── Records ──

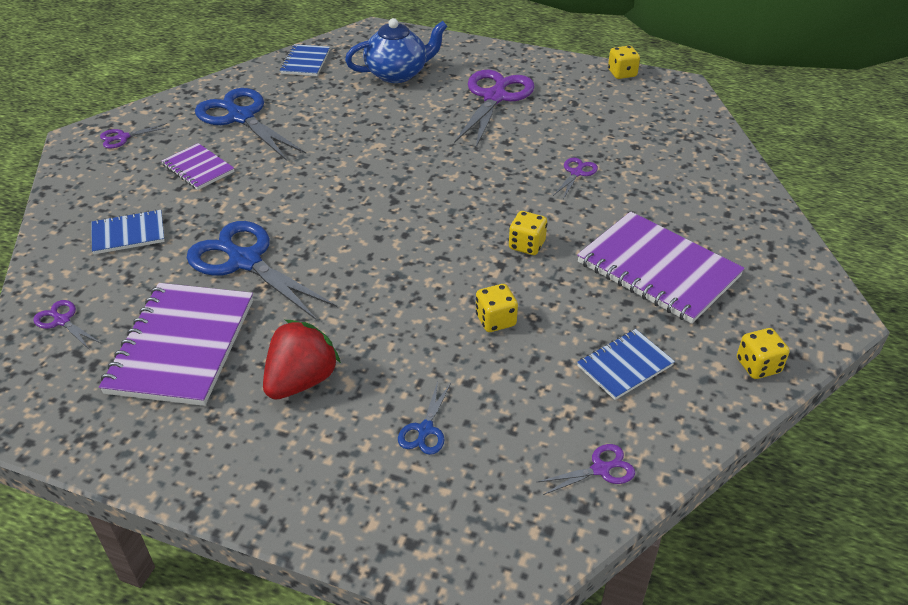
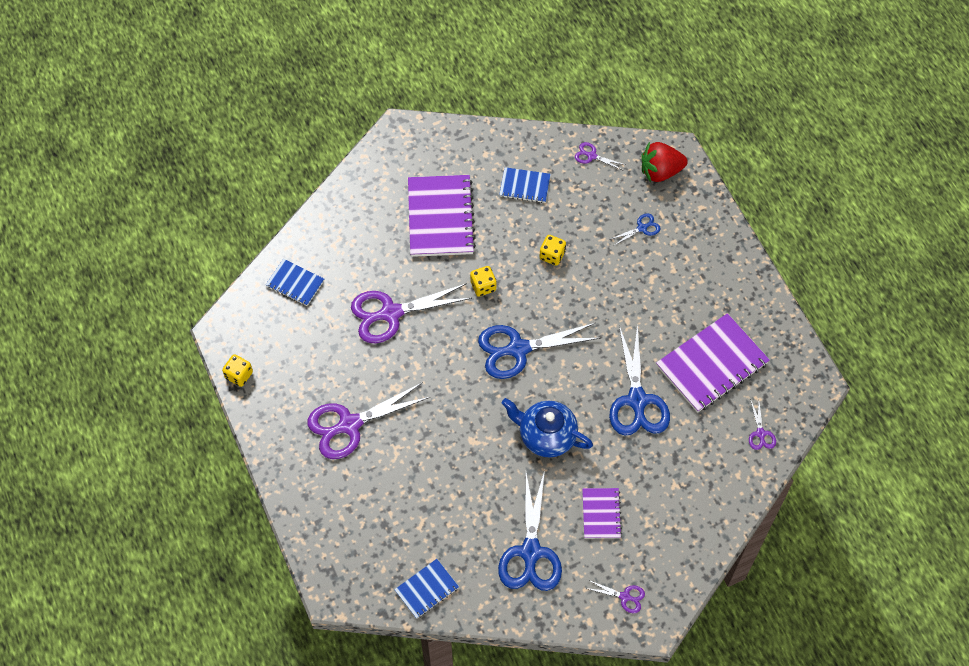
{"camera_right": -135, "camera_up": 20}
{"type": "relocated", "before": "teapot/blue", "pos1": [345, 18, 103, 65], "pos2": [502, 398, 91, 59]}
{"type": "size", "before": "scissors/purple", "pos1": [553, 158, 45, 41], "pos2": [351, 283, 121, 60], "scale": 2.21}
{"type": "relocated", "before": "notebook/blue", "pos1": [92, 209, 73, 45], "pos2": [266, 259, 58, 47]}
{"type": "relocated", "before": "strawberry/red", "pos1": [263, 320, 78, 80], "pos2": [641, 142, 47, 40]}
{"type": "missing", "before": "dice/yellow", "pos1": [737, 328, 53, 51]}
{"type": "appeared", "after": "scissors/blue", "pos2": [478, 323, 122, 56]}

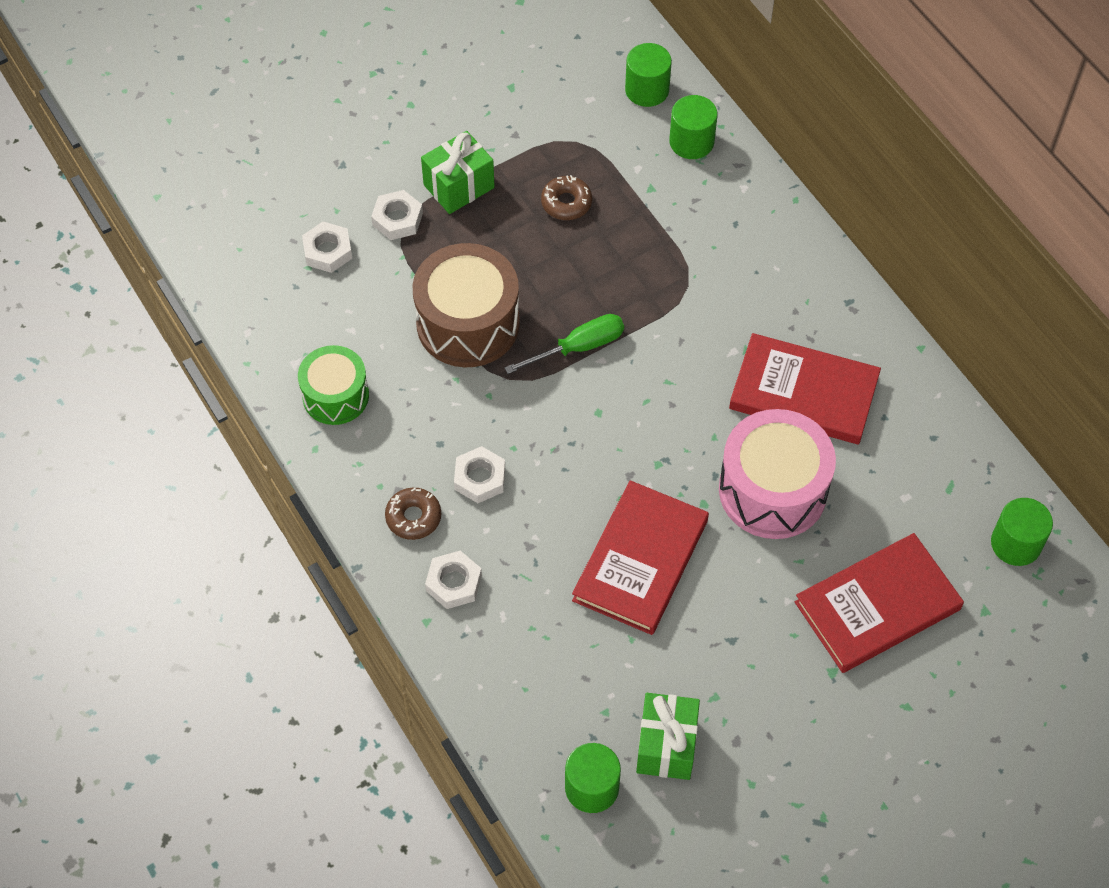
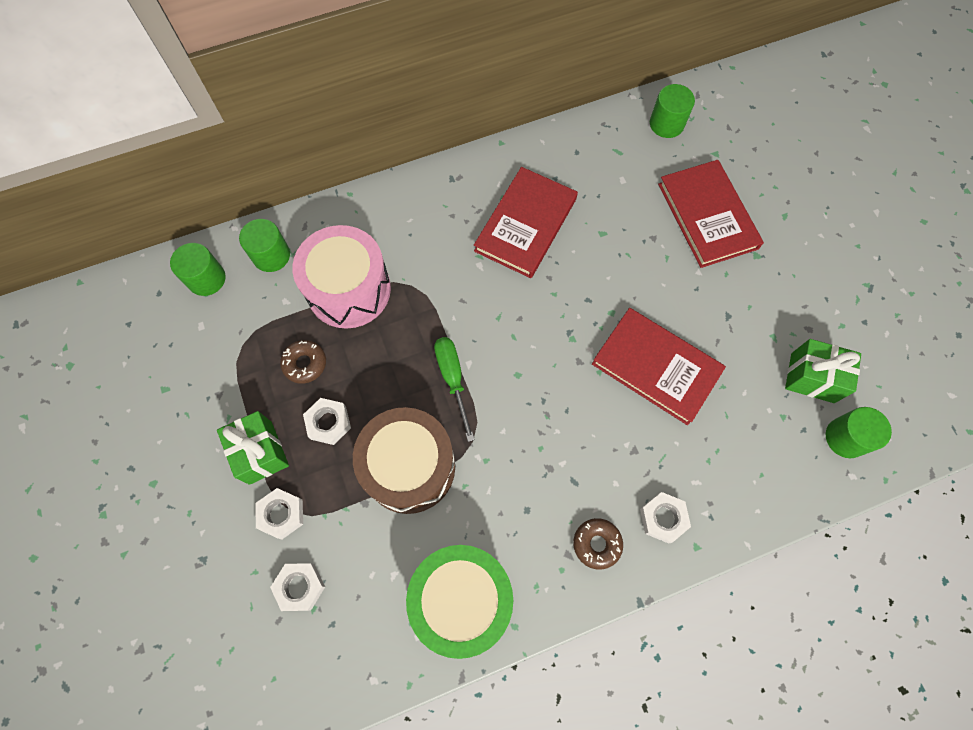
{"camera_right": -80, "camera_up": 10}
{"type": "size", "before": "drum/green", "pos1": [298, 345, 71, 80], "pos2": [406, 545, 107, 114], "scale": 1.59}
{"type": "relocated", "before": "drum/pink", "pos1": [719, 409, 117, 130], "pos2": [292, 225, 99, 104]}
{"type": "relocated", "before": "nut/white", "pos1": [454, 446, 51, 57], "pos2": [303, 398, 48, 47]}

───

Your reply should hold only the records, duplicated exactly, without any image.

{"camera_right": -135, "camera_up": 20}
{"type": "relocated", "before": "teapot/blue", "pos1": [345, 18, 103, 65], "pos2": [502, 398, 91, 59]}
{"type": "size", "before": "scissors/purple", "pos1": [553, 158, 45, 41], "pos2": [351, 283, 121, 60], "scale": 2.21}
{"type": "relocated", "before": "notebook/blue", "pos1": [92, 209, 73, 45], "pos2": [266, 259, 58, 47]}
{"type": "relocated", "before": "strawberry/red", "pos1": [263, 320, 78, 80], "pos2": [641, 142, 47, 40]}
{"type": "missing", "before": "dice/yellow", "pos1": [737, 328, 53, 51]}
{"type": "appeared", "after": "scissors/blue", "pos2": [478, 323, 122, 56]}

{"camera_right": -80, "camera_up": 10}
{"type": "size", "before": "drum/green", "pos1": [298, 345, 71, 80], "pos2": [406, 545, 107, 114], "scale": 1.59}
{"type": "relocated", "before": "drum/pink", "pos1": [719, 409, 117, 130], "pos2": [292, 225, 99, 104]}
{"type": "relocated", "before": "nut/white", "pos1": [454, 446, 51, 57], "pos2": [303, 398, 48, 47]}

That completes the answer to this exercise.